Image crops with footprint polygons
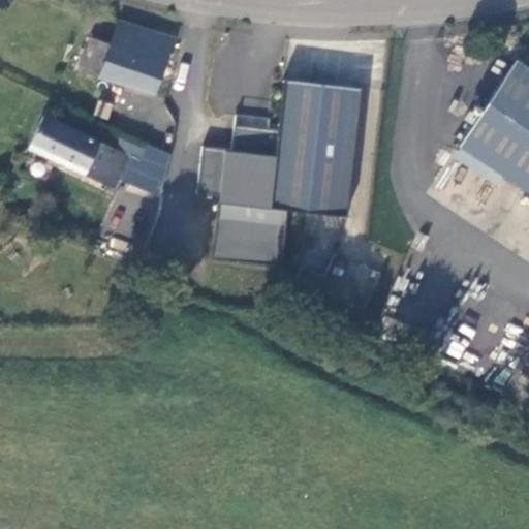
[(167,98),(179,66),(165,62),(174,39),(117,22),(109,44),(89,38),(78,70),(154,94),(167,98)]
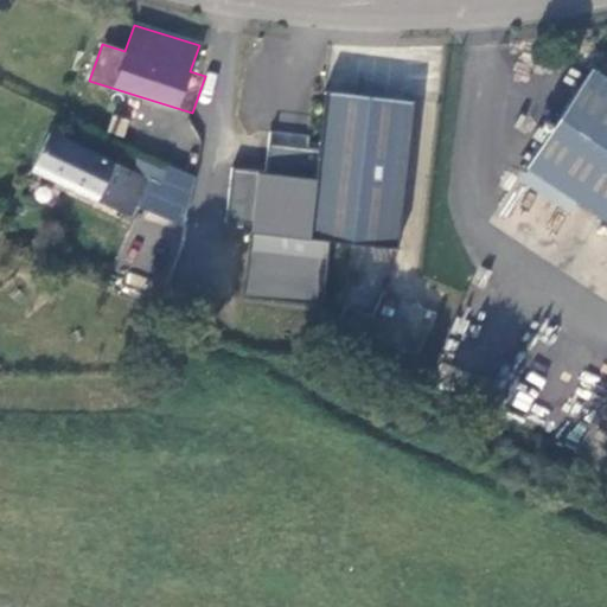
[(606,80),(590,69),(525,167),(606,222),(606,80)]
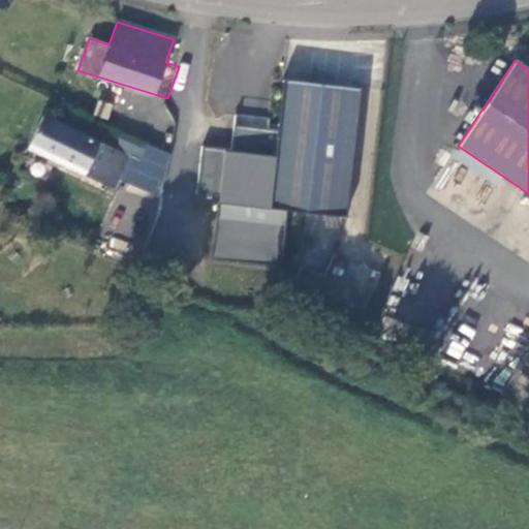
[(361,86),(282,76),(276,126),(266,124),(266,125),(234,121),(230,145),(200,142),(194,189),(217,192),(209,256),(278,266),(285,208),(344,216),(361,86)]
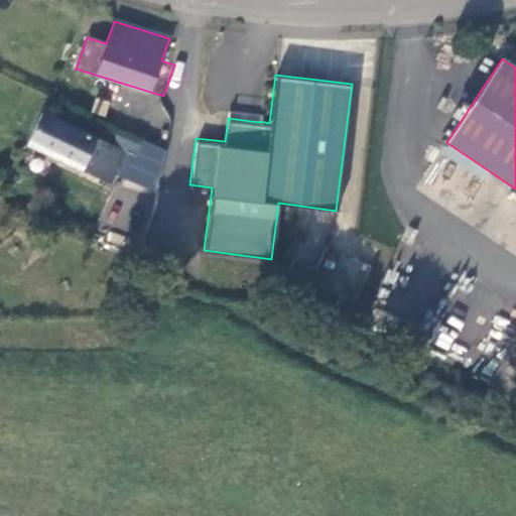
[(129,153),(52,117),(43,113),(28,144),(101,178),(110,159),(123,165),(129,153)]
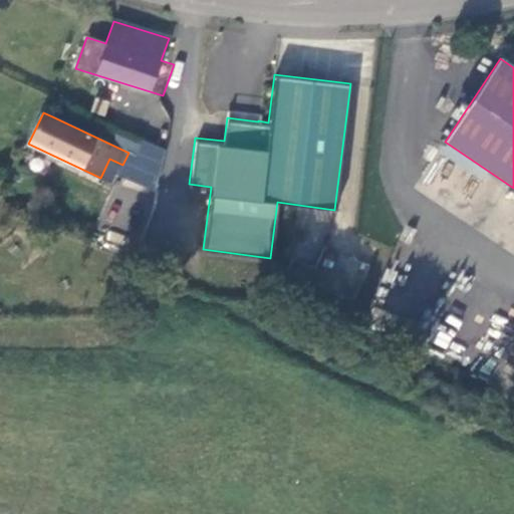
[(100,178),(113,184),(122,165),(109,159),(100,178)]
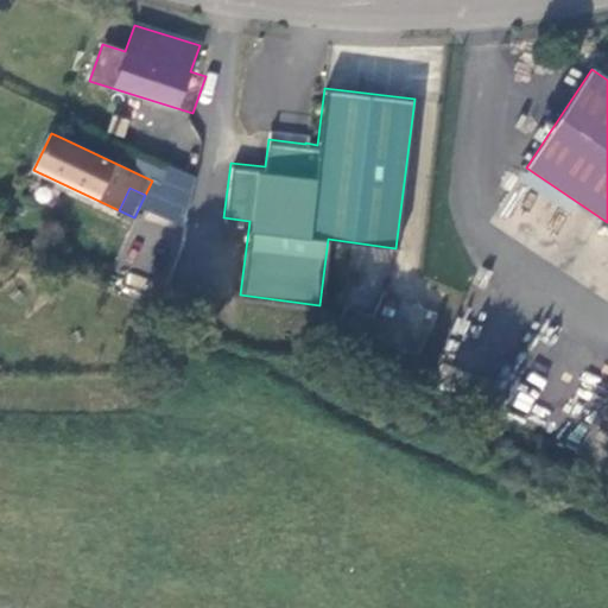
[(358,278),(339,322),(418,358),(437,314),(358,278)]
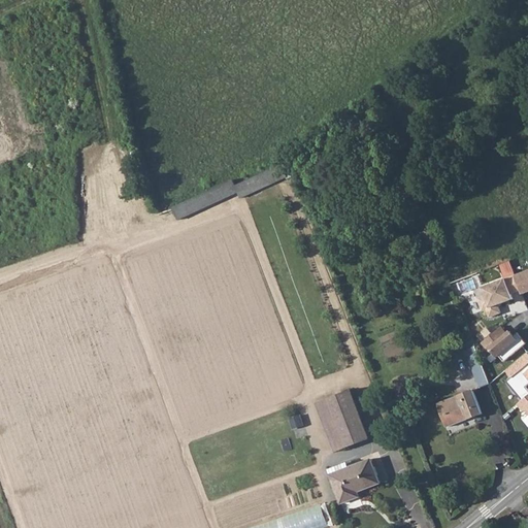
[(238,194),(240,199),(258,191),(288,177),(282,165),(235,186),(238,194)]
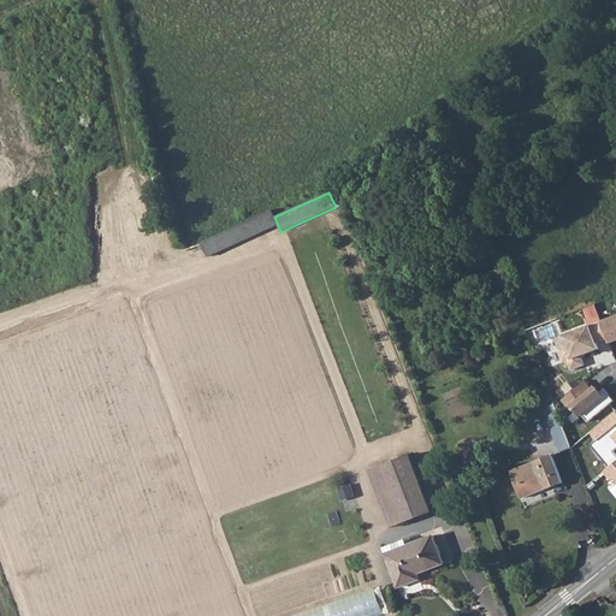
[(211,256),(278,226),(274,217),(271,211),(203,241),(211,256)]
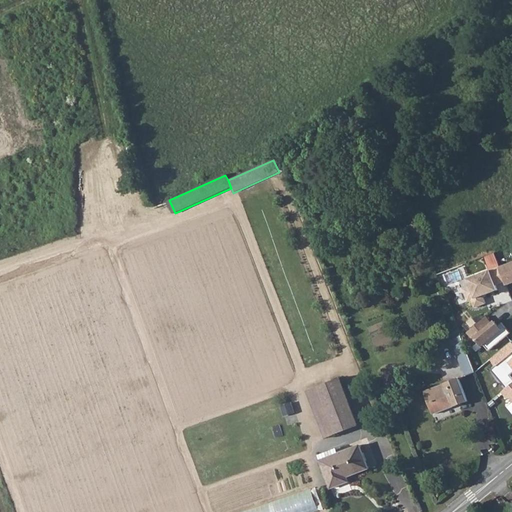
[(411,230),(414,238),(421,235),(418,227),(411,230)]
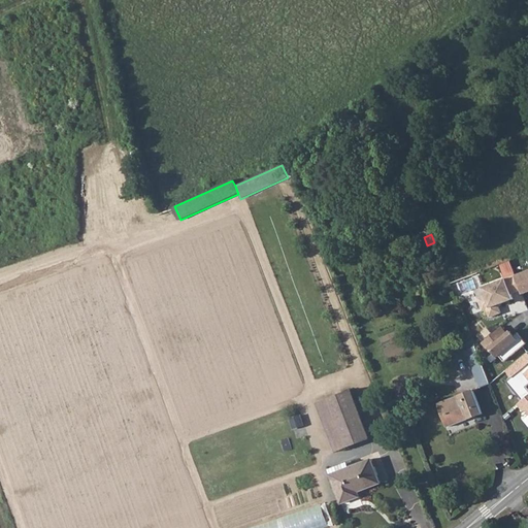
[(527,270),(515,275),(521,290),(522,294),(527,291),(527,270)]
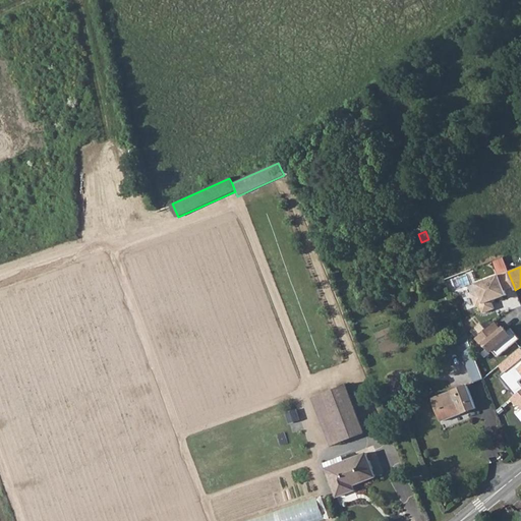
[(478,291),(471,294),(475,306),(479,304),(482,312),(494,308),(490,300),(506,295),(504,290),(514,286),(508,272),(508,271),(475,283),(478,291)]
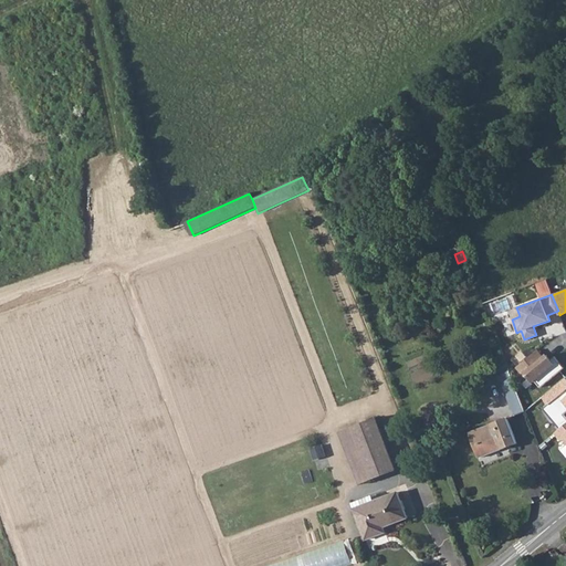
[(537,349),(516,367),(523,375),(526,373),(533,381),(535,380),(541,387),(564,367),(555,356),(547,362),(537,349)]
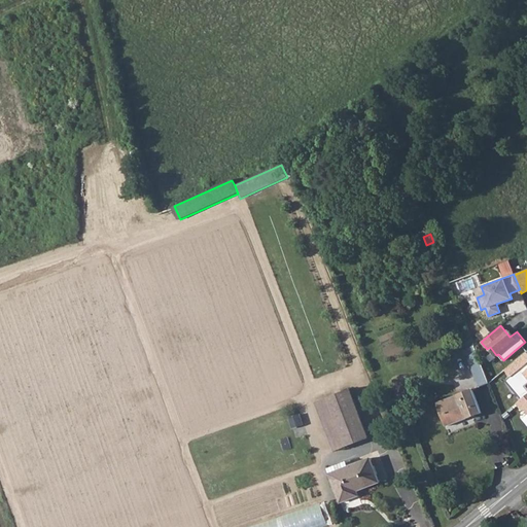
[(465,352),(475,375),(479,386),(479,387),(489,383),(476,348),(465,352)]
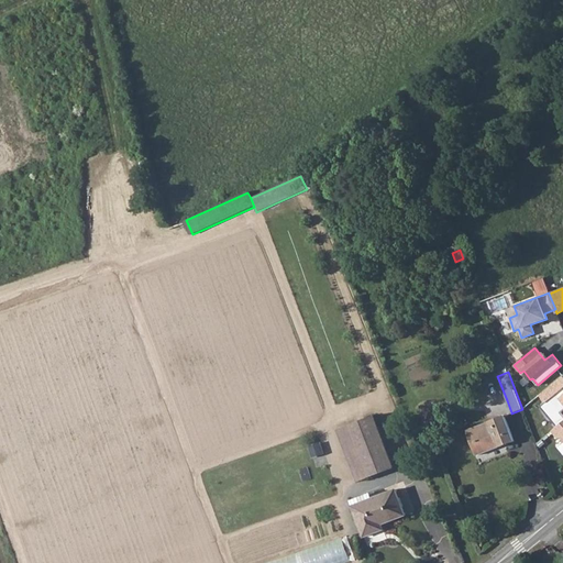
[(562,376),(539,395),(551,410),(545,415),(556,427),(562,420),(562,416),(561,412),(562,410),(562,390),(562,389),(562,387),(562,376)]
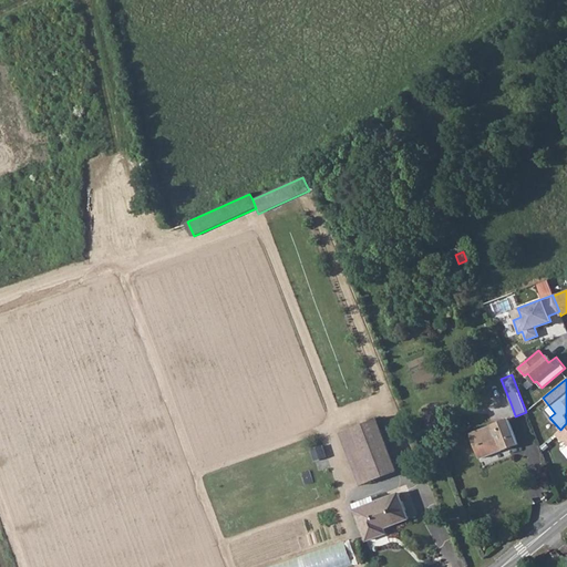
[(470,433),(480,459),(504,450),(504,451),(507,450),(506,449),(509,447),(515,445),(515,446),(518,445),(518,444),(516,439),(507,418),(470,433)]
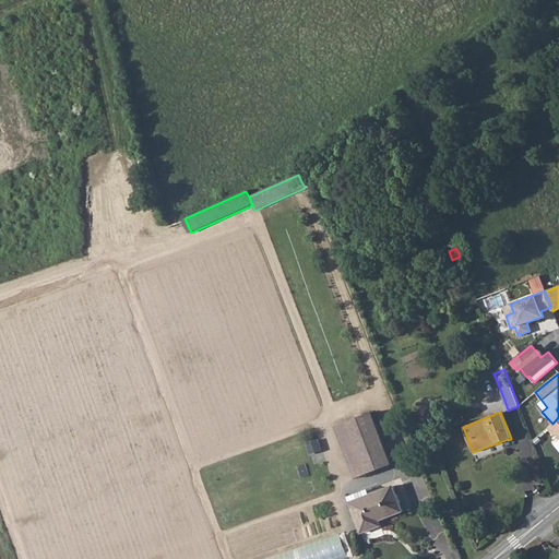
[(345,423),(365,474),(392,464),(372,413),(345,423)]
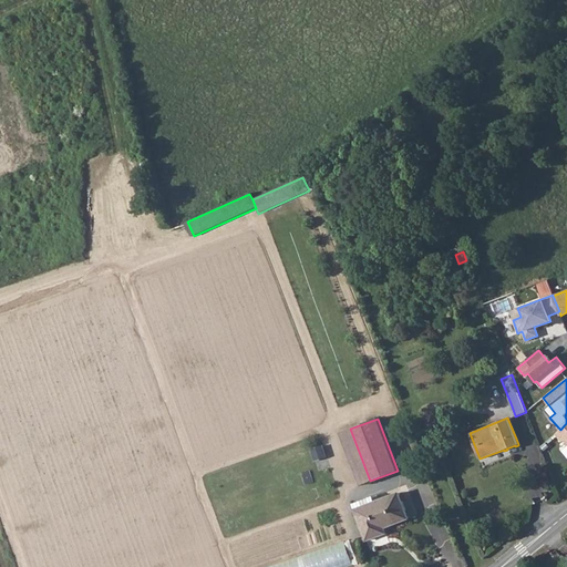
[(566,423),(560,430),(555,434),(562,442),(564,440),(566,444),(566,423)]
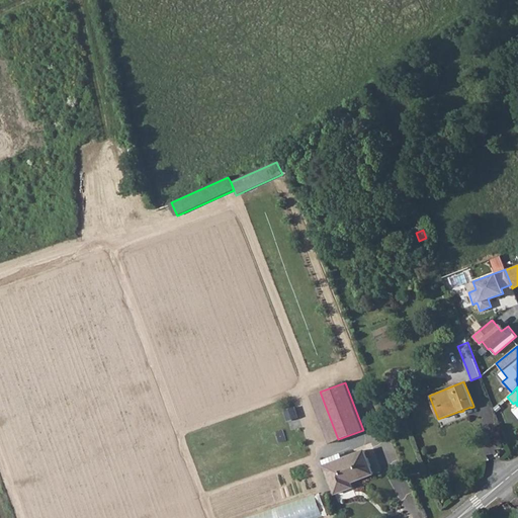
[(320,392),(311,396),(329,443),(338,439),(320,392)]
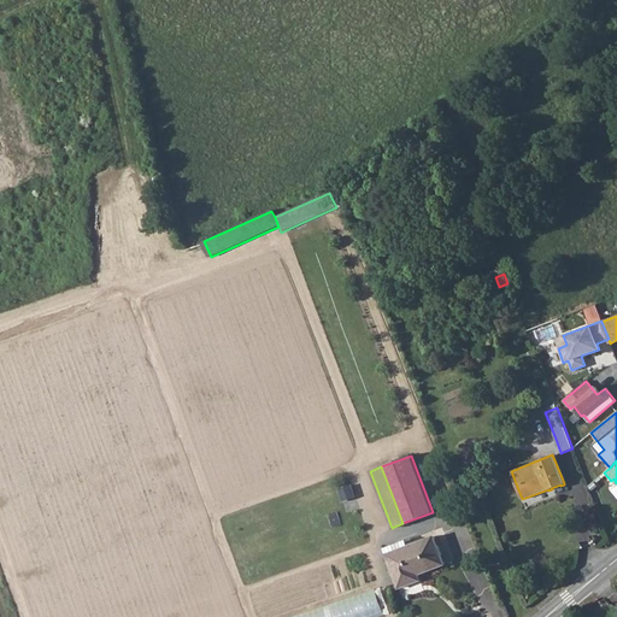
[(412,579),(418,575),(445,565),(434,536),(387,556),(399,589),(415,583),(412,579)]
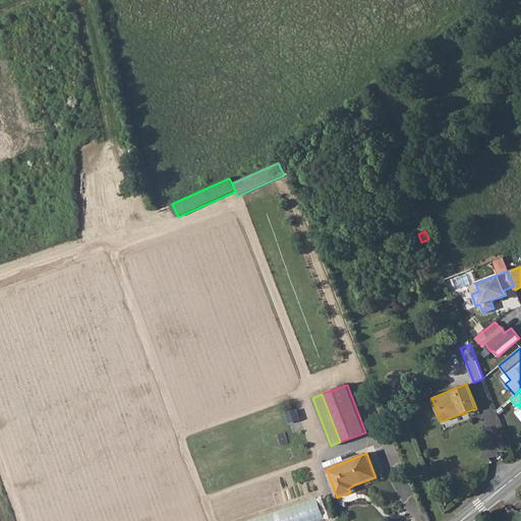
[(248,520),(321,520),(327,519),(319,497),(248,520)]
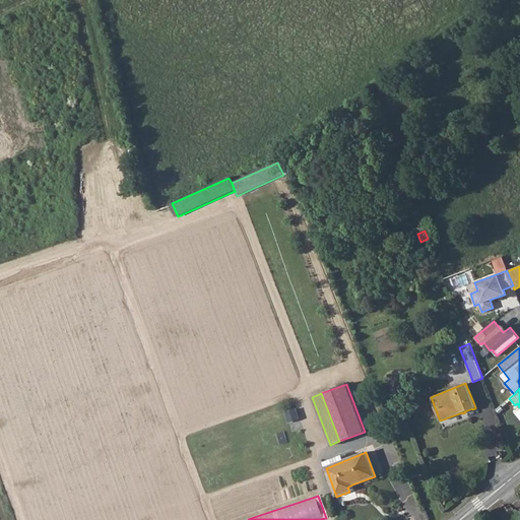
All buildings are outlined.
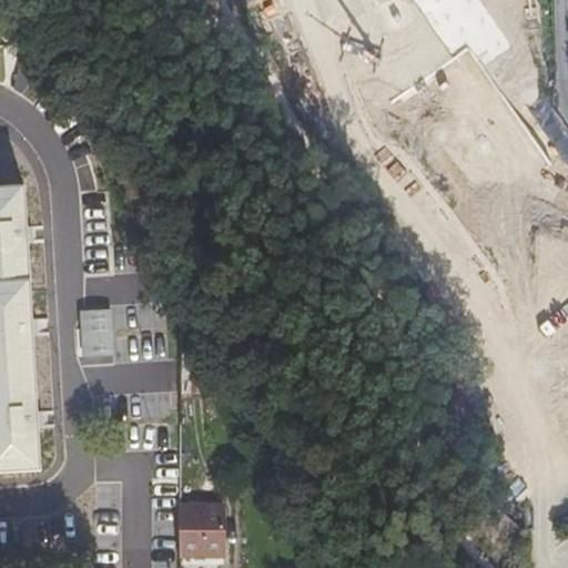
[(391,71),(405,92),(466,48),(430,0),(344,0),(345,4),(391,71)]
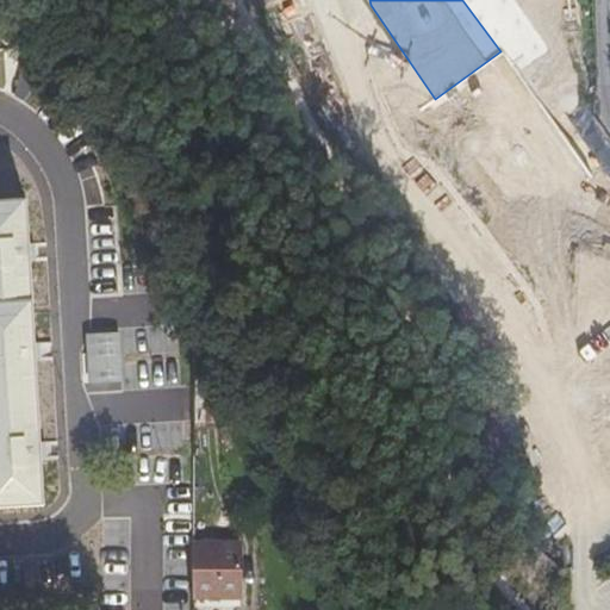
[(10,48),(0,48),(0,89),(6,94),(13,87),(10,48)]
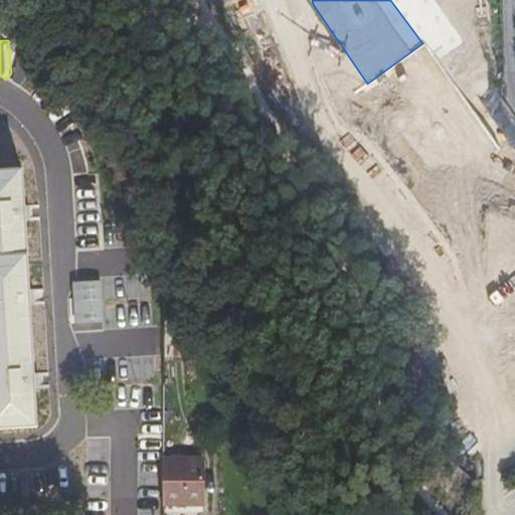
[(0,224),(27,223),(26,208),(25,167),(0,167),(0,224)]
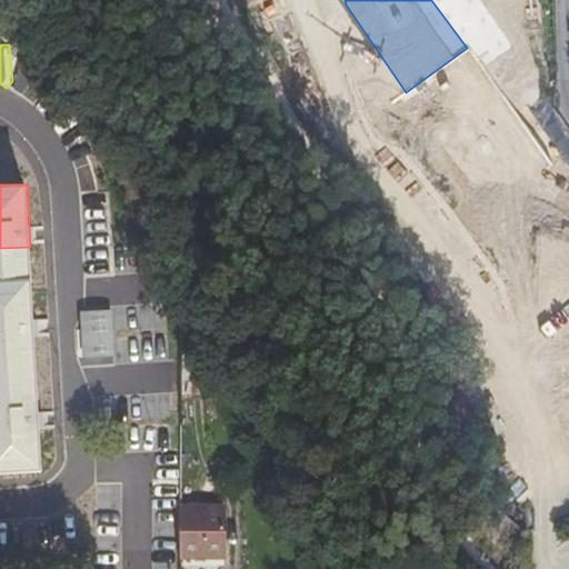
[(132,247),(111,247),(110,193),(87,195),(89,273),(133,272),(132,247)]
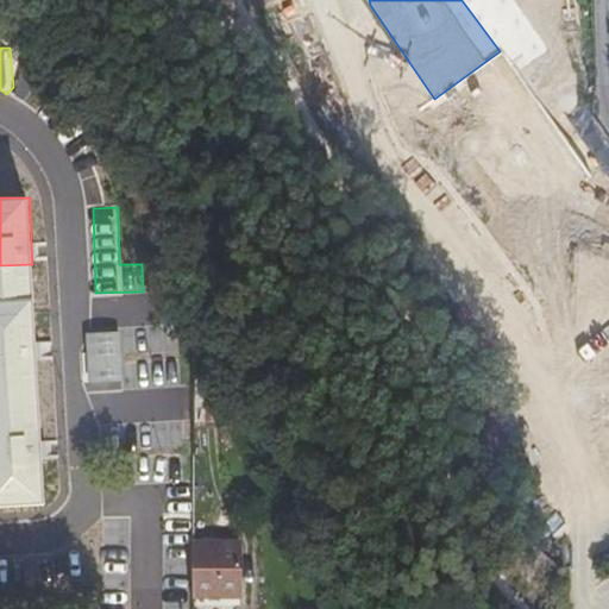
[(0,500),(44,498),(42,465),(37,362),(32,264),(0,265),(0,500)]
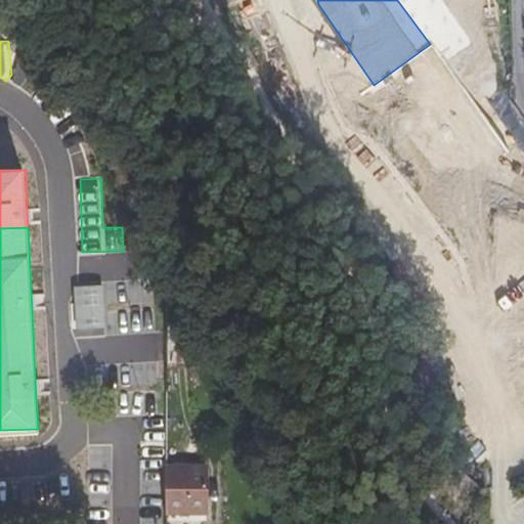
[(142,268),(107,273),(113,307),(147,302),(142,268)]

◆ PROBLEM REQUIREMENTS ◆
Write the entries above out in full, exactly, with no images.

◆ EXERCISE OUTPUT ◆
[(167,98),(179,66),(165,62),(174,39),(117,22),(109,44),(89,38),(78,70),(154,94),(167,98)]
[(606,80),(590,69),(525,167),(606,222),(606,80)]
[(361,86),(282,76),(276,126),(266,124),(266,125),(234,121),(230,145),(200,142),(194,189),(217,192),(209,256),(278,266),(285,208),(344,216),(361,86)]
[(129,153),(52,117),(43,113),(28,144),(101,178),(110,159),(123,165),(129,153)]
[(100,178),(113,184),(122,165),(109,159),(100,178)]
[(358,278),(339,322),(418,358),(437,314),(358,278)]
[(238,194),(240,199),(258,191),(288,177),(282,165),(235,186),(238,194)]
[(211,256),(278,226),(274,217),(271,211),(203,241),(211,256)]
[(411,230),(414,238),(421,235),(418,227),(411,230)]
[(527,270),(515,275),(521,290),(522,294),(527,291),(527,270)]
[(478,291),(471,294),(475,306),(479,304),(482,312),(494,308),(490,300),(506,295),(504,290),(514,286),(508,272),(508,271),(475,283),(478,291)]
[(537,349),(516,367),(523,375),(526,373),(533,381),(535,380),(541,387),(564,367),(555,356),(547,362),(537,349)]
[(465,352),(475,375),(479,386),(479,387),(489,383),(476,348),(465,352)]
[(562,376),(539,395),(551,410),(545,415),(556,427),(562,420),(562,416),(561,412),(562,410),(562,390),(562,389),(562,387),(562,376)]
[(470,433),(480,459),(504,450),(504,451),(507,450),(506,449),(509,447),(515,445),(515,446),(518,445),(518,444),(516,439),(507,418),(470,433)]
[(345,423),(365,474),(392,464),(372,413),(345,423)]
[(566,423),(560,430),(555,434),(562,442),(564,440),(566,444),(566,423)]
[(320,392),(311,396),(329,443),(338,439),(320,392)]
[(412,579),(418,575),(445,565),(434,536),(387,556),(399,589),(415,583),(412,579)]
[(248,520),(321,520),(327,519),(319,497),(248,520)]
All buildings are outlined.
[(391,71),(405,92),(466,48),(430,0),(344,0),(345,4),(391,71)]
[(10,48),(0,48),(0,89),(6,94),(13,87),(10,48)]
[(0,224),(27,223),(26,208),(25,167),(0,167),(0,224)]
[(132,247),(111,247),(110,193),(87,195),(89,273),(133,272),(132,247)]
[(0,500),(44,498),(42,465),(37,362),(32,264),(0,265),(0,500)]
[(142,268),(107,273),(113,307),(147,302),(142,268)]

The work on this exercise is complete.